(Object state comparisons)
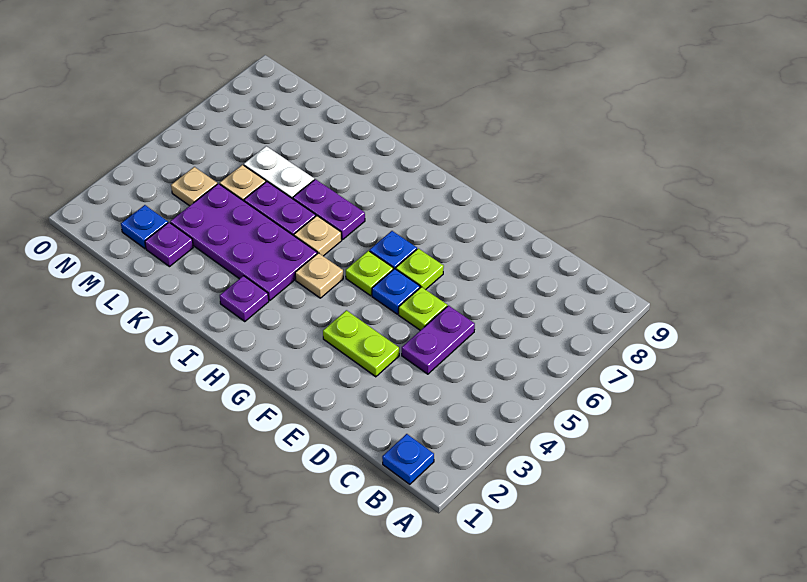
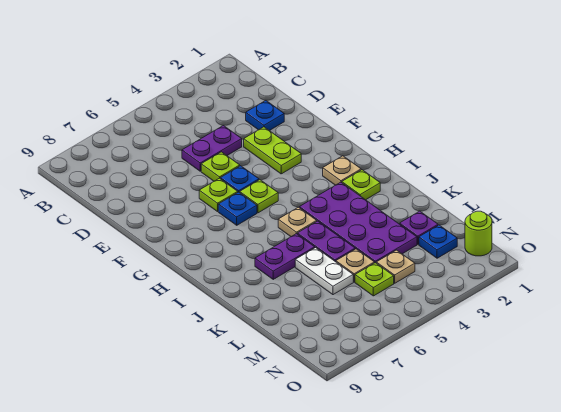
blue plate B1 level 1 -> blue plate D2 level 1
tan plate H4 level 1 -> tan plate H2 level 1
purple plate I2 level 1 -> lime plate I2 level 1
purple plate I6:J6 level 1 -> purple plate J6:J7 level 1
none -> lime plate M5 level 1
none -> lime round brick N1 level 1

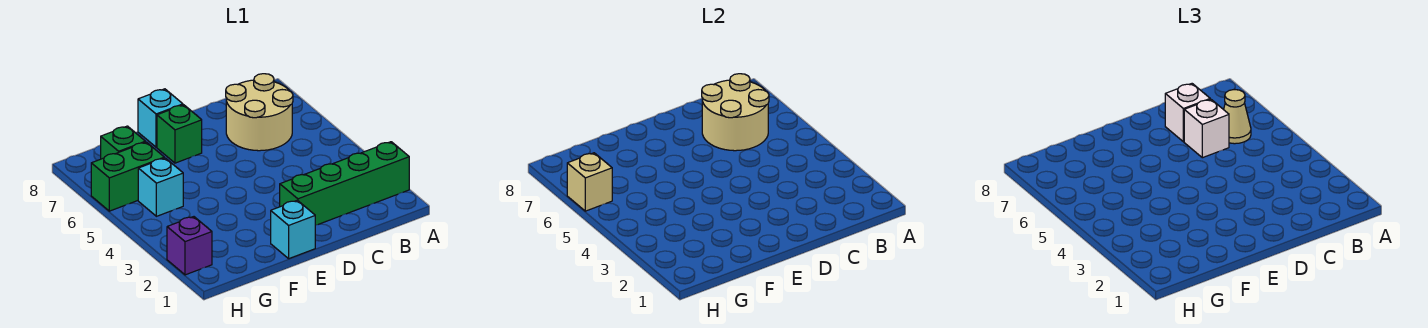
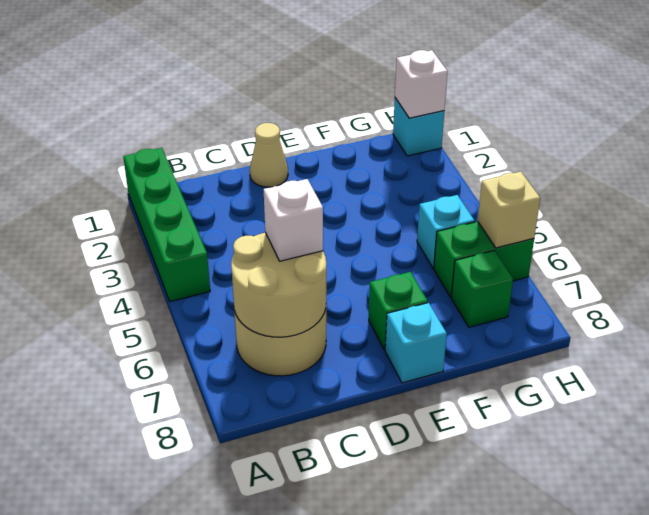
green brick A2:D2 level 1 -> green brick A1:A4 level 1
tan cone B6 level 3 -> tan cone D1 level 1
white brick C7 level 3 -> white brick H1 level 2
cyan brick E1 level 1 -> cyan brick H1 level 1
purple brick H2 level 1 -> none

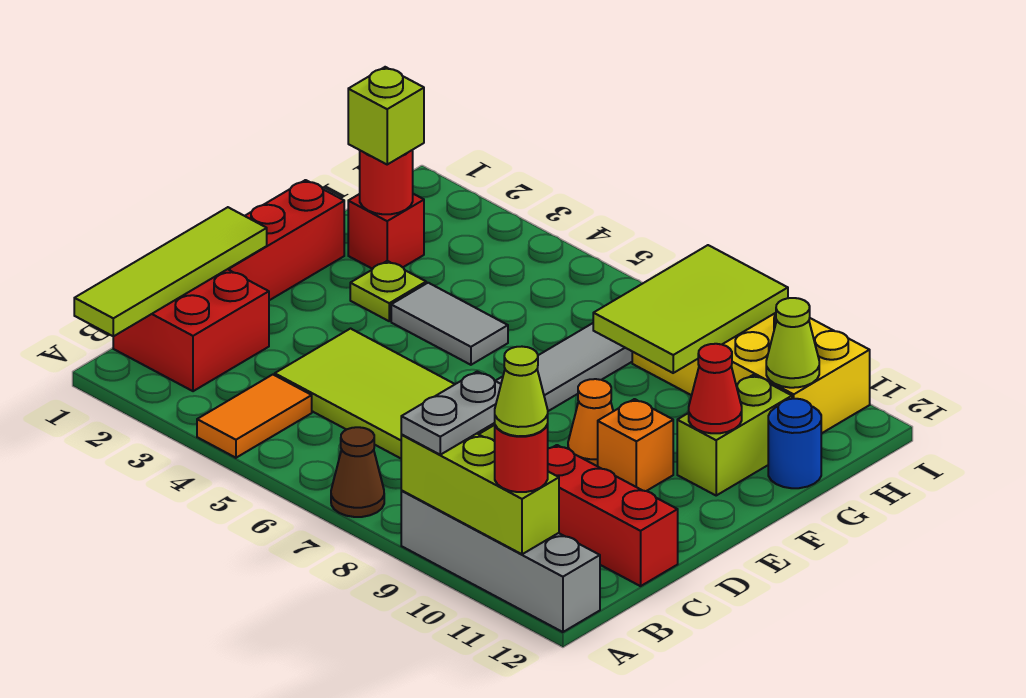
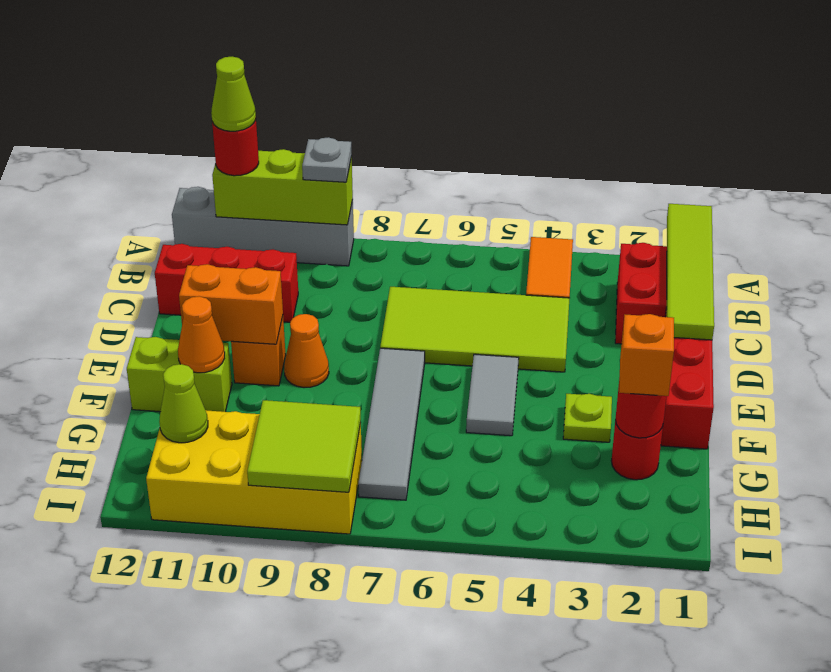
brown cone A7 level 1 -> none
grey plate A9:B9 level 3 -> grey plate A9 level 3
none -> orange brick E10:E11 level 2
grey tile F4:F5 level 1 -> grey tile E5:F5 level 1
lime brick F11:G11 level 1 -> lime brick F11:F12 level 1
red cone F11 level 2 -> orange cone F11 level 2
red brick G2 level 1 -> red round brick G2 level 1
lime brick G2 level 3 -> orange brick G2 level 3
lime tile G8:I9 level 2 -> lime tile H8:I9 level 2
blue round brick G12 level 1 -> none

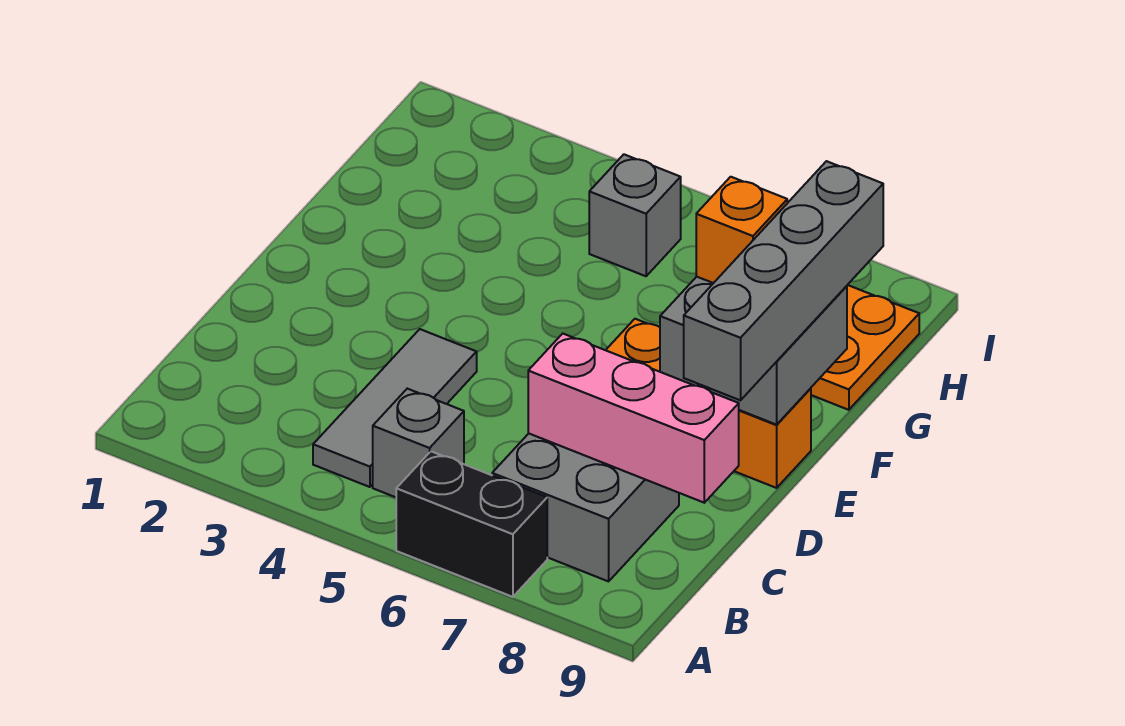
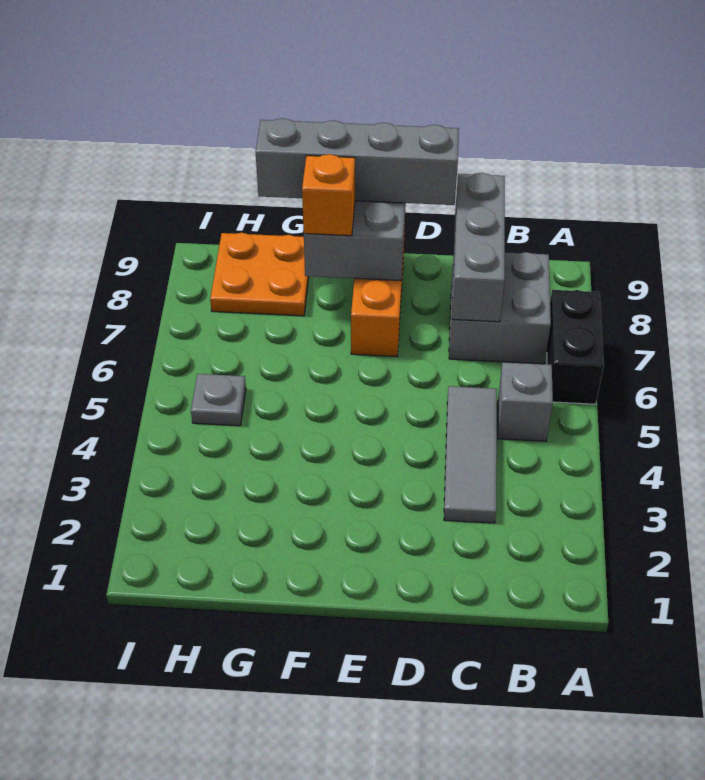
grey tile B4:D4 level 1 -> grey tile C3:C5 level 1
pink brick C7:C9 level 2 -> grey brick C7:C9 level 2
grey brick H5 level 1 -> grey plate H5 level 1

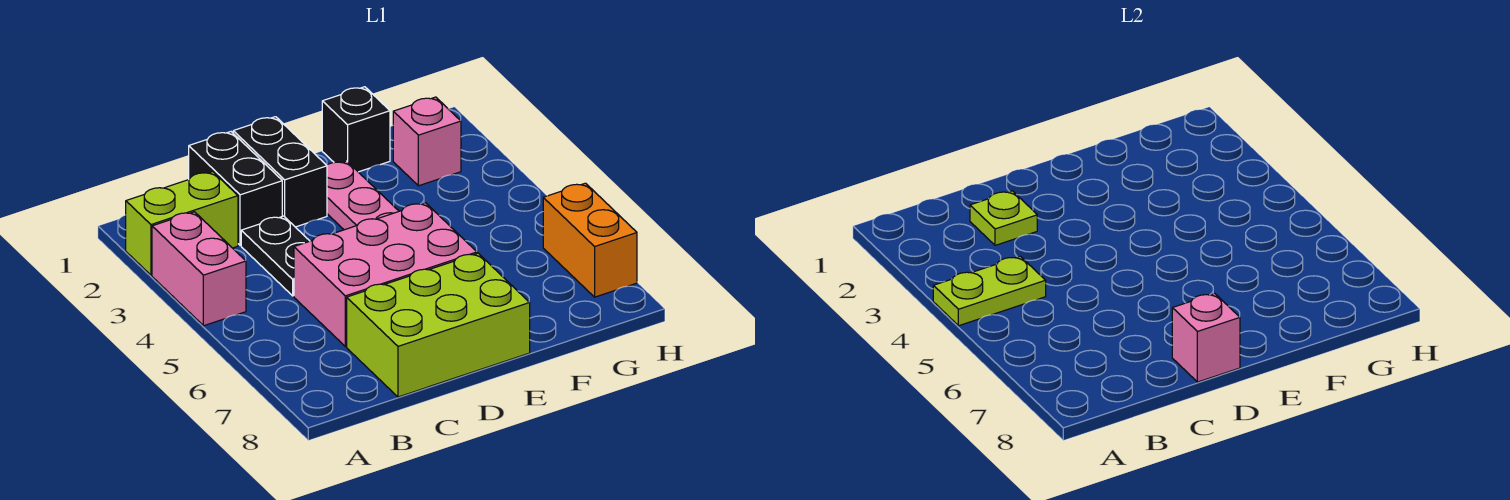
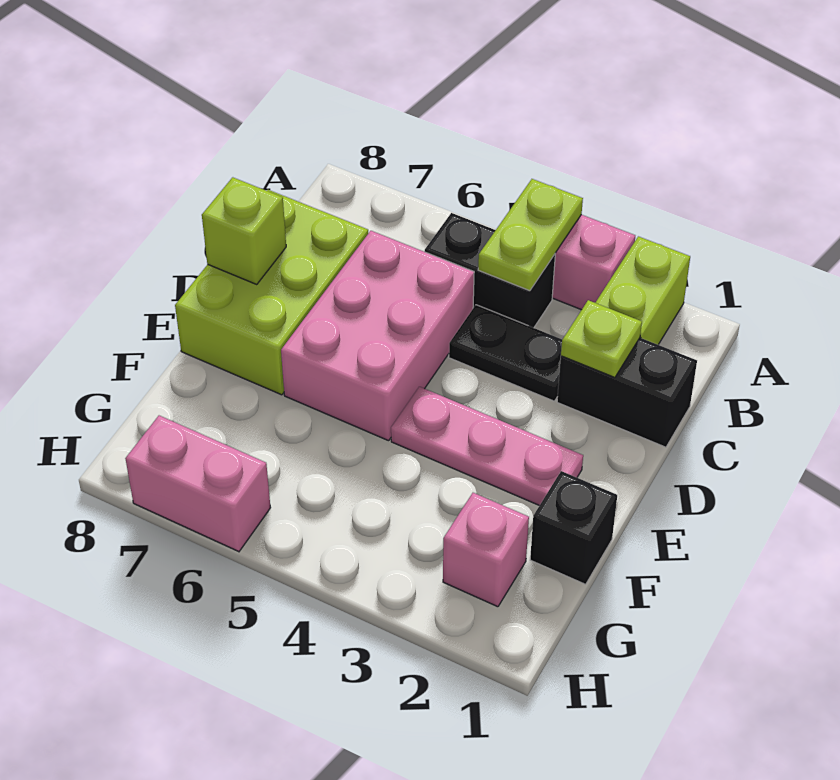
black brick D1:D2 level 1 -> black brick B4:B5 level 1
pink brick D8 level 2 -> lime brick D8 level 2
orange brick H6:H7 level 1 -> pink brick H6:H7 level 1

▸ Task instructions: The answer consists solely of the lines from the one holding "red brick G2" through the final line of the records, both ends included, each duplicated exactly. Leave images out.

▸ Exercise solution:
red brick G2 level 1 -> red round brick G2 level 1
lime brick G2 level 3 -> orange brick G2 level 3
lime tile G8:I9 level 2 -> lime tile H8:I9 level 2
blue round brick G12 level 1 -> none

grey tile B4:D4 level 1 -> grey tile C3:C5 level 1
pink brick C7:C9 level 2 -> grey brick C7:C9 level 2
grey brick H5 level 1 -> grey plate H5 level 1

black brick D1:D2 level 1 -> black brick B4:B5 level 1
pink brick D8 level 2 -> lime brick D8 level 2
orange brick H6:H7 level 1 -> pink brick H6:H7 level 1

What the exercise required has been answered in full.